Given request:
Turn these lines into a numbered list, skipping blank lines and leaving out the pictures.

Rows:
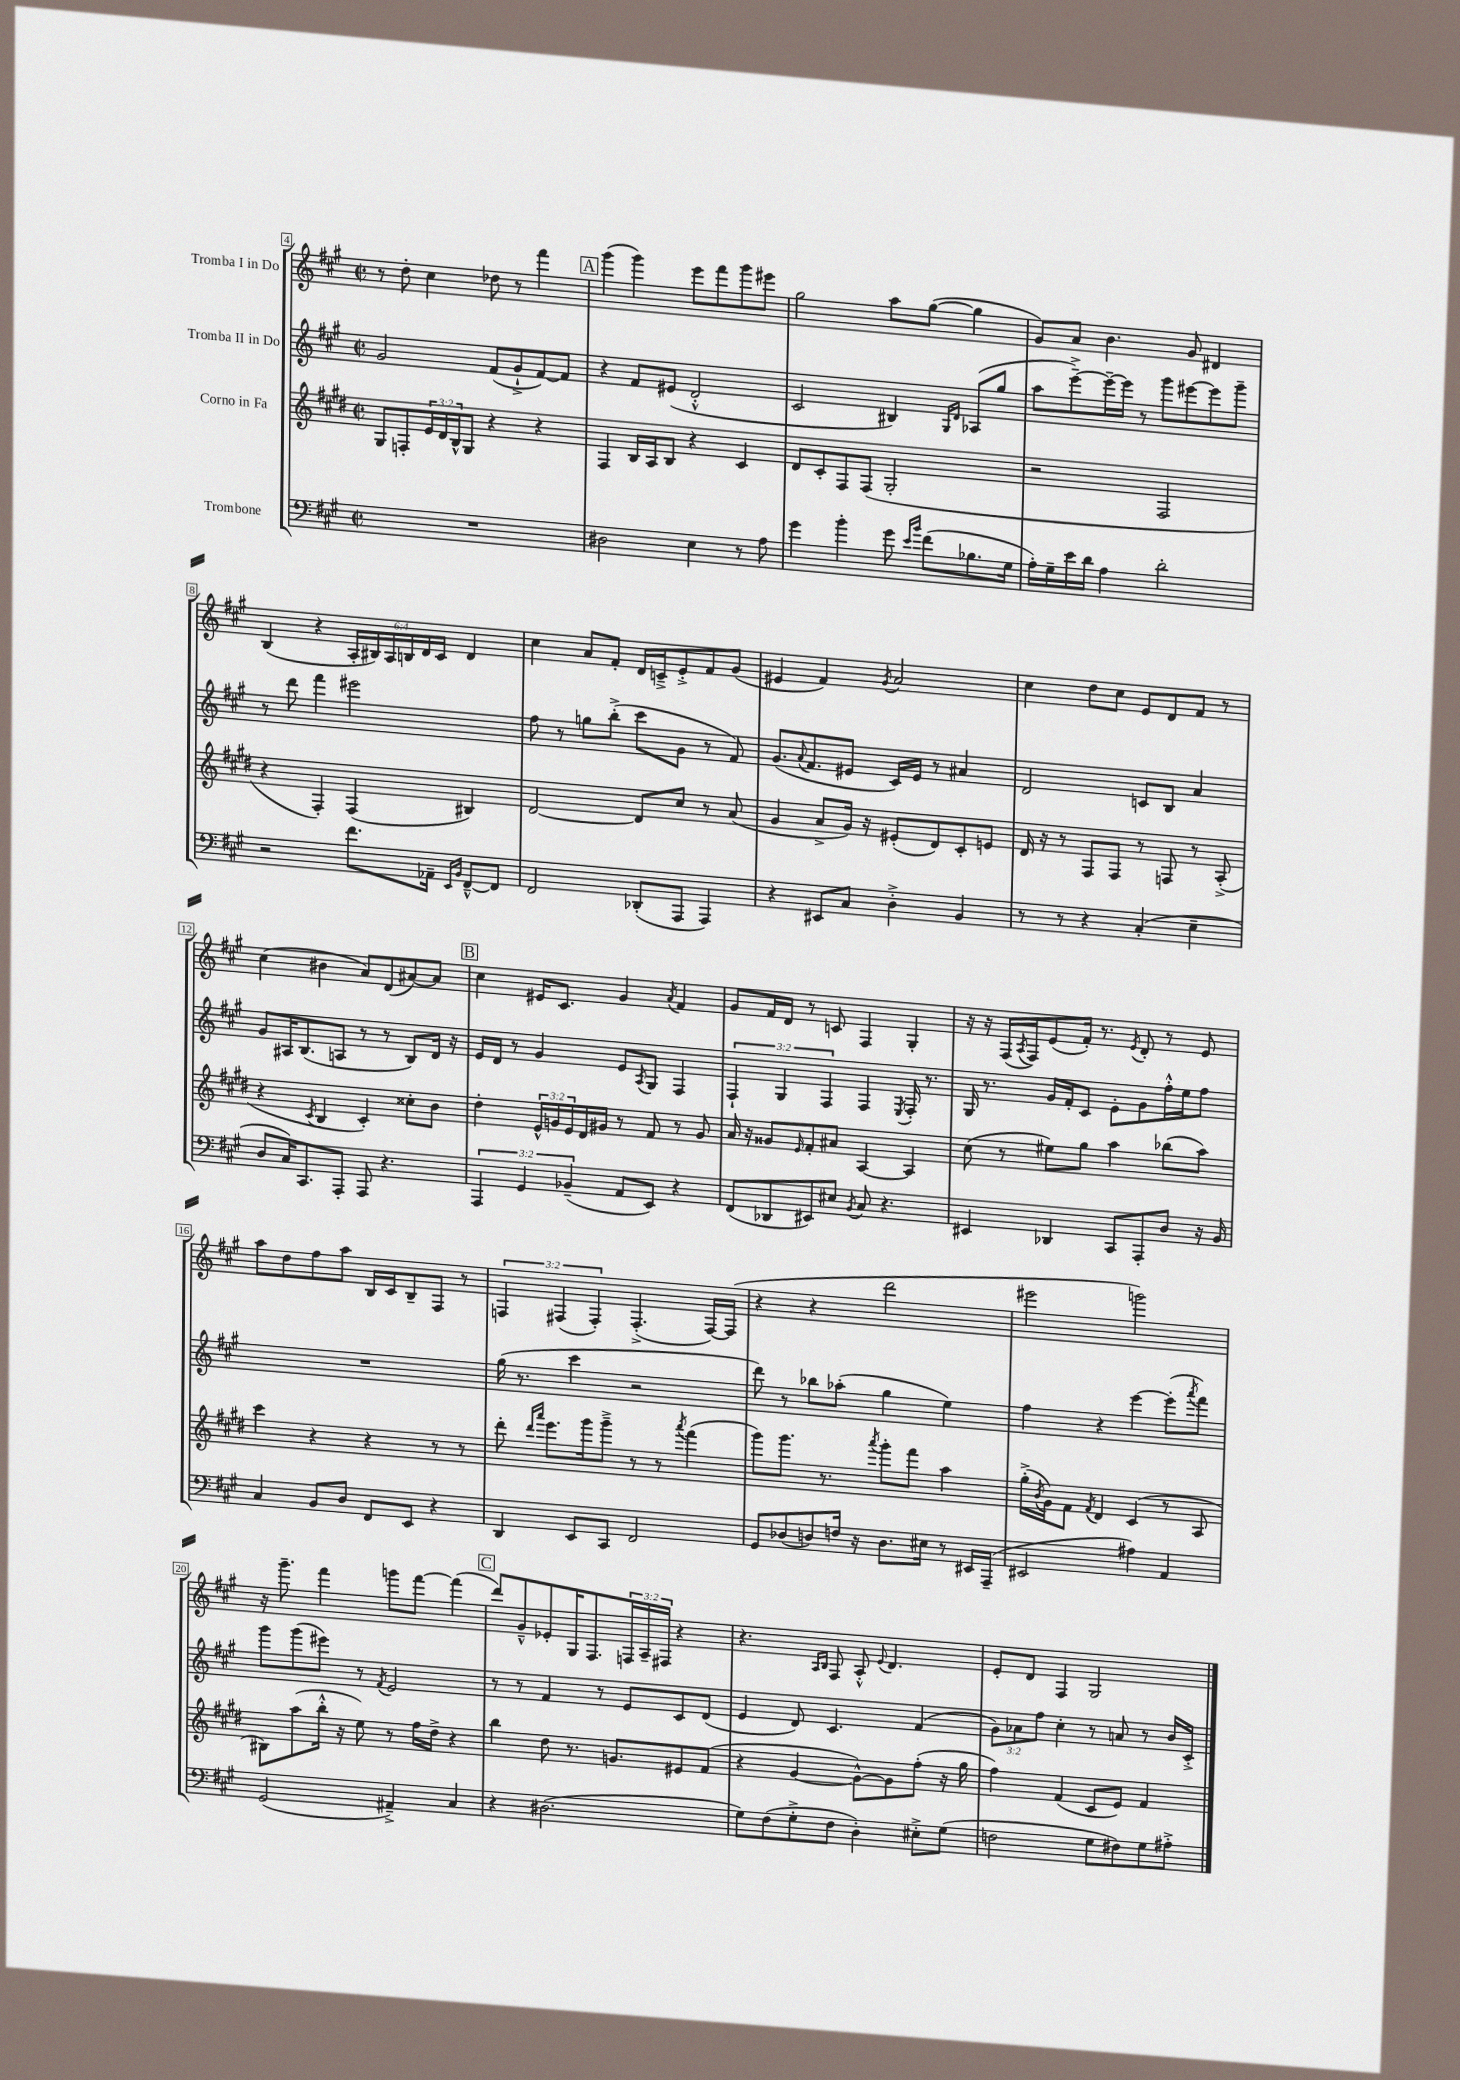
<<
\new StaffGroup <<
\new Staff = "s0" \with { instrumentName = "Tromba I in Do" } {
    \clef treble \key a \major \defaultTimeSignature \time 2/2 \override Staff.TupletNumber.text = #tuplet-number::calc-fraction-text
    r8 d''8-. cis''4 des''8 r8 fis'''4 |
    \mark \markup { \box "A" } gis'''4( gis'''4) e'''8 fis'''8 gis'''8 eis'''8 |
    gis''2 a''8 gis''8~( gis''4 |
    gis'8) a'8 b'4. gis'8 dis'4 |
    b4( r4 \tuplet 6/4 { a16-. bis16) a16 b16 d'16 cis'16 } d'4 |
    cis''4 a'8 fis'8-. d'16 c'16---> e'8-.-> fis'8 gis'8( |
    eis'4 fis'4) \acciaccatura { gis'8 } a'2 |
    cis''4 d''8 cis''8 e'8 d'8 fis'8 r8 |
    cis''4( bis'4 a'8) d'8( ais'8~) ais'8 |
    \mark \markup { \box "B" } cis''4 eis'16 cis'8. gis'4 \acciaccatura { a'8 } fis'4 |
    gis'8 fis'16 d'16 r8 c'8 fis4 gis4-. |
    r16 r16 fis16( \acciaccatura { a8 } fis16) e'8( fis'16-.) r8. \acciaccatura { e'8 } d'8-. r8 e'8 |
    a''8 d''8 fis''8 a''8 b16 cis'16 b8-- fis8 r8 |
    \tuplet 3/2 { f4 fis4( fis4-.) } fis4.-.->( fis16~) fis16( |
    r4 r4 d'''2 |
    eis'''2 g'''2) |
    r16 gis'''8.-- fis'''4 g'''8 fis'''8~ fis'''4( |
    \mark \markup { \box "C" } d'''8) gis'8---^ ees'8-. gis16 fis8. \tuplet 3/2 { f16 a16-- fis16 } r4 |
    r4. \grace { a16 b16 } fis8 a8-.-^ \appoggiatura { e'8 } d'4. |
    e'8-. d'8 fis4 gis2 \bar "|." |
}
\new Staff = "s1" \with { instrumentName = "Tromba II in Do" } {
    \clef treble \key a \major \defaultTimeSignature \time 2/2 \override Staff.TupletNumber.text = #tuplet-number::calc-fraction-text
    gis'2 fis'8( gis'8-!-> fis'8~) fis'8 |
    \mark \markup { \box "A" } r4 fis'8 eis'8( d'2-.-^ |
    cis'2 bis4) \grace { gis16 d'16 } aes8( gis''8 |
    a''8 e'''8~--->) e'''16~-- e'''16 r8 gis'''8 eis'''8~ eis'''8 gis'''8-- |
    r8 d'''8 fis'''4 eis'''2 |
    fis''8 r8 g''8 b''8-.->( cis'''8 gis'8 r8 fis'8) |
    gis'8.( \appoggiatura { a'8 } fis'8. eis'8 cis'16) eis'16 r8 ais'4 |
    d'2 c'8 b8 a'4 |
    gis'8 ais16 b8.( a8 r8 r8 b8) d'16 r16 |
    \mark \markup { \box "B" } e'16 d'16 r8 gis'4 e'8 \acciaccatura { a8 } gis8 fis4 |
    \tuplet 3/2 { fis4-! gis4 fis4 } fis4 \acciaccatura { e8 } fis16-. r8. |
    gis16 r8. gis'16 fis'16-. cis'8 e'8-. gis'8 fis''16-.-^ e''16 fis''8 |
    R1 |
    gis''16( r8. cis'''4 r2 |
    d'''8) r8 bes''8 aes''8-.( gis''4 e''4) |
    fis''4 r4 e'''4~ e'''8-.( \acciaccatura { a'''8 } fis'''8) |
    gis'''8 gis'''8( eis'''8) r8 \acciaccatura { fis'8 } e'2 |
    \mark \markup { \box "C" } r8 r8 fis'4 r8 e'8 cis'8 d'8( |
    e'4 d'8) cis'4. fis'4( |
    \tuplet 3/2 { gis'8) aes'8 fis''8 } cis''4-. r8 a'8 r8 b'16 cis'16-.-> \bar "|." |
}
\new Staff = "s2" \with { instrumentName = "Corno in Fa" } {
    \clef treble \key e \major \defaultTimeSignature \time 2/2 \override Staff.TupletNumber.text = #tuplet-number::calc-fraction-text
    gis8 f8-. \tuplet 3/2 { e'16 dis'16 b16-^ } gis8 r4 r4 |
    \mark \markup { \box "A" } fis4 b16 a16 b8 r4 cis'4 |
    dis'8 cis'8-. fis8 fis8( gis2-. |
    r2 fis2 |
    r4 fis4-.) fis4( bis4) |
    dis'2~ dis'8 cis''8 r8 a'8( |
    gis'4 a'8-> gis'16) r16 eis'8-.( dis'8) cis'8-. e'8 |
    dis'16 r16 r8 fis8 fis8 r8 f8 r8 a8-.->( |
    r4 \acciaccatura { cis'8 } b4 cis'4-.) cisis''8-. b'8 |
    \mark \markup { \box "B" } dis''4-. \tuplet 3/2 { e'16-^ g'16 e'16 } dis'16 gis'16 r8 fis'8 r8 gis'8 |
    a'16 r16 gisis'8 \grace { e'16 } fis'8-. ais'8 a4~ a4 |
    cis''8( r8 eis''8) gis''8 a''4 bes''8( a''8) |
    cis'''4 r4 r4 r8 r8 |
    dis'''8-. \grace { dis'''16 a'''16 } e'''8. gis'''16 gis'''8---> r8 r8 \acciaccatura { a'''8 } fis'''4( |
    gis'''8) gis'''8. r8. \acciaccatura { a'''8 } gis'''8-. fis'''8 a''4 |
    gis''16-.->( \acciaccatura { b'8 } gis'16) fis'8 \acciaccatura { fis'8 } dis'4 cis'4( r8 a8 |
    bis8) a''8( b''16-.-^ r16 e''8) r8 fis''16 dis''16-> r4 |
    \mark \markup { \box "C" } b''4 dis''8 r8. g'8. eis'8 fis'8( |
    r4 gis'4~ gis'8~-^) gis'8 fis''8-.( r16 gis''16 |
    fis''4) fis'4( cis'8 e'8) fis'4 \bar "|." |
}
\new Staff = "s3" \with { instrumentName = "Trombone" } {
    \clef bass \key a \major \defaultTimeSignature \time 2/2 \override Staff.TupletNumber.text = #tuplet-number::calc-fraction-text
    R1 |
    \mark \markup { \box "A" } dis2 e4 r8 a8 |
    gis'4 b'4-. gis'8 \grace { e'16 b'16 } fis'8( bes8. gis16 |
    a16-.) gis16-- e'16 d'16 a4 d'2-. |
    r2 fis'8. aes,16-- \grace { e,16 b,16 } fis,8~---^ fis,8 |
    fis,2 des,8-.( a,,8 a,,4) |
    r4 eis,8 cis8 d4-.-> b,4 |
    r8 r8 r4 cis4-.( e4-- |
    d8 cis16) cis,8. a,,8-. a,,8 r4. |
    \mark \markup { \box "B" } \tuplet 3/2 { a,,4 gis,4 bes,4--( } a,8 e,8) r4 |
    fis,8( des,8 eis,8) eis8 \acciaccatura { b,8 } cis8 r4. |
    eis,4 des,4 cis,8 a,,8-. d8 r16 b,16 |
    cis4 b,8 d8 fis,8 e,8 r4 |
    d,4 e,8 cis,8 fis,2 |
    gis,8 des8( d8) f16 r16 d8. eis16 r8 eis,16 a,,16--( |
    eis,2 ais4) a,4 |
    gis,2( ais,4--->) cis4 |
    \mark \markup { \box "C" } r4 dis2.( |
    gis8) fis8( gis8-.-> fis8 d4-.) eis8-.-> gis8( |
    f2 gis8 fis8) gis8 ais8-.-> \bar "|." |
}
>>
>>
\layout { \context { \Score currentBarNumber = #4 \override BarNumber.stencil = #(make-stencil-boxer 0.1 0.3 ly:text-interface::print) } }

Solution for this exercise:
1. <<
2. \new StaffGroup <<
3. \new Staff = "s0" \with { instrumentName = "Tromba I in Do" } {
4.     \clef treble \key a \major \defaultTimeSignature \time 2/2 \override Staff.TupletNumber.text = #tuplet-number::calc-fraction-text
5.     r8 d''8-. cis''4 des''8 r8 fis'''4 |
6.     \mark \markup { \box "A" } gis'''4( gis'''4) e'''8 fis'''8 gis'''8 eis'''8 |
7.     gis''2 a''8 gis''8~( gis''4 |
8.     gis'8) a'8 b'4. gis'8 dis'4 |
9.     b4( r4 \tuplet 6/4 { a16-. bis16) a16 b16 d'16 cis'16 } d'4 |
10.     cis''4 a'8 fis'8-. d'16 c'16---> e'8-.-> fis'8 gis'8( |
11.     eis'4 fis'4) \acciaccatura { gis'8 } a'2 |
12.     cis''4 d''8 cis''8 e'8 d'8 fis'8 r8 |
13.     cis''4( bis'4 a'8) d'8( ais'8~) ais'8 |
14.     \mark \markup { \box "B" } cis''4 eis'16 cis'8. gis'4 \acciaccatura { a'8 } fis'4 |
15.     gis'8 fis'16 d'16 r8 c'8 fis4 gis4-. |
16.     r16 r16 fis16( \acciaccatura { a8 } fis16) e'8( fis'16-.) r8. \acciaccatura { e'8 } d'8-. r8 e'8 |
17.     a''8 d''8 fis''8 a''8 b16 cis'16 b8-- fis8 r8 |
18.     \tuplet 3/2 { f4 fis4( fis4-.) } fis4.-.->( fis16~) fis16( |
19.     r4 r4 d'''2 |
20.     eis'''2 g'''2) |
21.     r16 gis'''8.-- fis'''4 g'''8 fis'''8~ fis'''4( |
22.     \mark \markup { \box "C" } d'''8) gis'8---^ ees'8-. gis16 fis8. \tuplet 3/2 { f16 a16-- fis16 } r4 |
23.     r4. \grace { a16 b16 } fis8 a8-.-^ \appoggiatura { e'8 } d'4. |
24.     e'8-. d'8 fis4 gis2 \bar "|." |
25. }
26. \new Staff = "s1" \with { instrumentName = "Tromba II in Do" } {
27.     \clef treble \key a \major \defaultTimeSignature \time 2/2 \override Staff.TupletNumber.text = #tuplet-number::calc-fraction-text
28.     gis'2 fis'8( gis'8-!-> fis'8~) fis'8 |
29.     \mark \markup { \box "A" } r4 fis'8 eis'8( d'2-.-^ |
30.     cis'2 bis4) \grace { gis16 d'16 } aes8( gis''8 |
31.     a''8 e'''8~--->) e'''16~-- e'''16 r8 gis'''8 eis'''8~ eis'''8 gis'''8-- |
32.     r8 d'''8 fis'''4 eis'''2 |
33.     fis''8 r8 g''8 b''8-.->( cis'''8 gis'8 r8 fis'8) |
34.     gis'8.( \appoggiatura { a'8 } fis'8. eis'8 cis'16) eis'16 r8 ais'4 |
35.     d'2 c'8 b8 a'4 |
36.     gis'8 ais16 b8.( a8 r8 r8 b8) d'16 r16 |
37.     \mark \markup { \box "B" } e'16 d'16 r8 gis'4 e'8 \acciaccatura { a8 } gis8 fis4 |
38.     \tuplet 3/2 { fis4-! gis4 fis4 } fis4 \acciaccatura { e8 } fis16-. r8. |
39.     gis16 r8. gis'16 fis'16-. cis'8 e'8-. gis'8 fis''16-.-^ e''16 fis''8 |
40.     R1 |
41.     gis''16( r8. cis'''4 r2 |
42.     d'''8) r8 bes''8 aes''8-.( gis''4 e''4) |
43.     fis''4 r4 e'''4~ e'''8-.( \acciaccatura { a'''8 } fis'''8) |
44.     gis'''8 gis'''8( eis'''8) r8 \acciaccatura { fis'8 } e'2 |
45.     \mark \markup { \box "C" } r8 r8 fis'4 r8 e'8 cis'8 d'8( |
46.     e'4 d'8) cis'4. fis'4( |
47.     \tuplet 3/2 { gis'8) aes'8 fis''8 } cis''4-. r8 a'8 r8 b'16 cis'16-.-> \bar "|." |
48. }
49. \new Staff = "s2" \with { instrumentName = "Corno in Fa" } {
50.     \clef treble \key e \major \defaultTimeSignature \time 2/2 \override Staff.TupletNumber.text = #tuplet-number::calc-fraction-text
51.     gis8 f8-. \tuplet 3/2 { e'16 dis'16 b16-^ } gis8 r4 r4 |
52.     \mark \markup { \box "A" } fis4 b16 a16 b8 r4 cis'4 |
53.     dis'8 cis'8-. fis8 fis8( gis2-. |
54.     r2 fis2 |
55.     r4 fis4-.) fis4( bis4) |
56.     dis'2~ dis'8 cis''8 r8 a'8( |
57.     gis'4 a'8-> gis'16) r16 eis'8-.( dis'8) cis'8-. e'8 |
58.     dis'16 r16 r8 fis8 fis8 r8 f8 r8 a8-.->( |
59.     r4 \acciaccatura { cis'8 } b4 cis'4-.) cisis''8-. b'8 |
60.     \mark \markup { \box "B" } dis''4-. \tuplet 3/2 { e'16-^ g'16 e'16 } dis'16 gis'16 r8 fis'8 r8 gis'8 |
61.     a'16 r16 gisis'8 \grace { e'16 } fis'8-. ais'8 a4~ a4 |
62.     cis''8( r8 eis''8) gis''8 a''4 bes''8( a''8) |
63.     cis'''4 r4 r4 r8 r8 |
64.     dis'''8-. \grace { dis'''16 a'''16 } e'''8. gis'''16 gis'''8---> r8 r8 \acciaccatura { a'''8 } fis'''4( |
65.     gis'''8) gis'''8. r8. \acciaccatura { a'''8 } gis'''8-. fis'''8 a''4 |
66.     gis''16-.->( \acciaccatura { b'8 } gis'16) fis'8 \acciaccatura { fis'8 } dis'4 cis'4( r8 a8 |
67.     bis8) a''8( b''16-.-^ r16 e''8) r8 fis''16 dis''16-> r4 |
68.     \mark \markup { \box "C" } b''4 dis''8 r8. g'8. eis'8 fis'8( |
69.     r4 gis'4~ gis'8~-^) gis'8 fis''8-.( r16 gis''16 |
70.     fis''4) fis'4( cis'8 e'8) fis'4 \bar "|." |
71. }
72. \new Staff = "s3" \with { instrumentName = "Trombone" } {
73.     \clef bass \key a \major \defaultTimeSignature \time 2/2 \override Staff.TupletNumber.text = #tuplet-number::calc-fraction-text
74.     R1 |
75.     \mark \markup { \box "A" } dis2 e4 r8 a8 |
76.     gis'4 b'4-. gis'8 \grace { e'16 b'16 } fis'8( bes8. gis16 |
77.     a16-.) gis16-- e'16 d'16 a4 d'2-. |
78.     r2 fis'8. aes,16-- \grace { e,16 b,16 } fis,8~---^ fis,8 |
79.     fis,2 des,8-.( a,,8 a,,4) |
80.     r4 eis,8 cis8 d4-.-> b,4 |
81.     r8 r8 r4 cis4-.( e4-- |
82.     d8 cis16) cis,8. a,,8-. a,,8 r4. |
83.     \mark \markup { \box "B" } \tuplet 3/2 { a,,4 gis,4 bes,4--( } a,8 e,8) r4 |
84.     fis,8( des,8 eis,8) eis8 \acciaccatura { b,8 } cis8 r4. |
85.     eis,4 des,4 cis,8 a,,8-. d8 r16 b,16 |
86.     cis4 b,8 d8 fis,8 e,8 r4 |
87.     d,4 e,8 cis,8 fis,2 |
88.     gis,8 des8( d8) f16 r16 d8. eis16 r8 eis,16 a,,16--( |
89.     eis,2 ais4) a,4 |
90.     gis,2( ais,4--->) cis4 |
91.     \mark \markup { \box "C" } r4 dis2.( |
92.     gis8) fis8( gis8-.-> fis8 d4-.) eis8-.-> gis8( |
93.     f2 gis8 fis8) gis8 ais8-.-> \bar "|." |
94. }
95. >>
96. >>
97. \layout { \context { \Score currentBarNumber = #4 \override BarNumber.stencil = #(make-stencil-boxer 0.1 0.3 ly:text-interface::print) } }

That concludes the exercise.